# TASK REQUIREMENTS
Where the string "degrees" occurs in a line of the data below, that line should be copied.

# DATA FOR PROCESSING
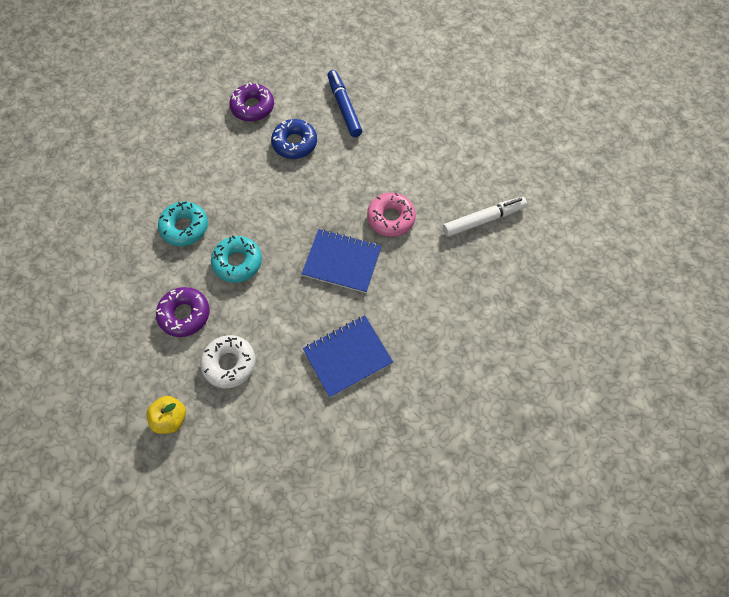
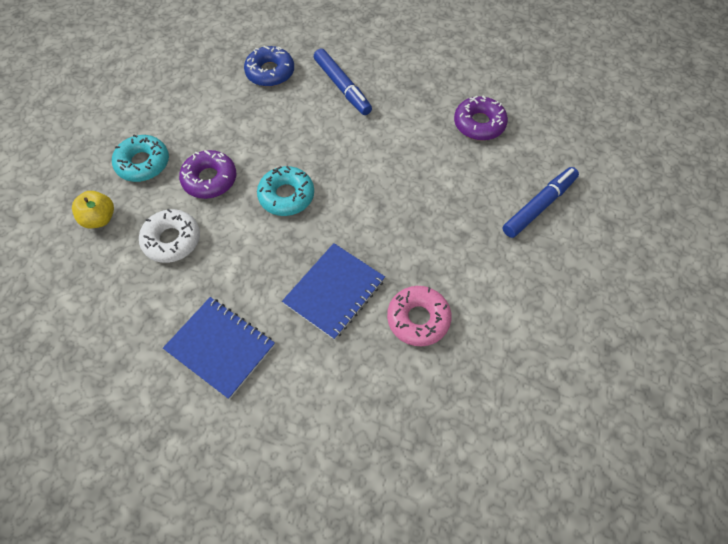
camera: 65 degrees right, 5 degrees down
(152, 180) = (342, 86): none -> blue marker
(185, 227) = (304, 135): turquoise donut -> turquoise donut (143, 163)
(295, 143) = (459, 181): blue donut -> blue donut (270, 72)
(342, 262) = (334, 292): blue notebook -> blue notebook turned 45 degrees clockwise
(483, 220) = (477, 431): white marker -> none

# EXERCISE RESPONSE
camera: 65 degrees right, 5 degrees down
(342, 262) = (334, 292): blue notebook -> blue notebook turned 45 degrees clockwise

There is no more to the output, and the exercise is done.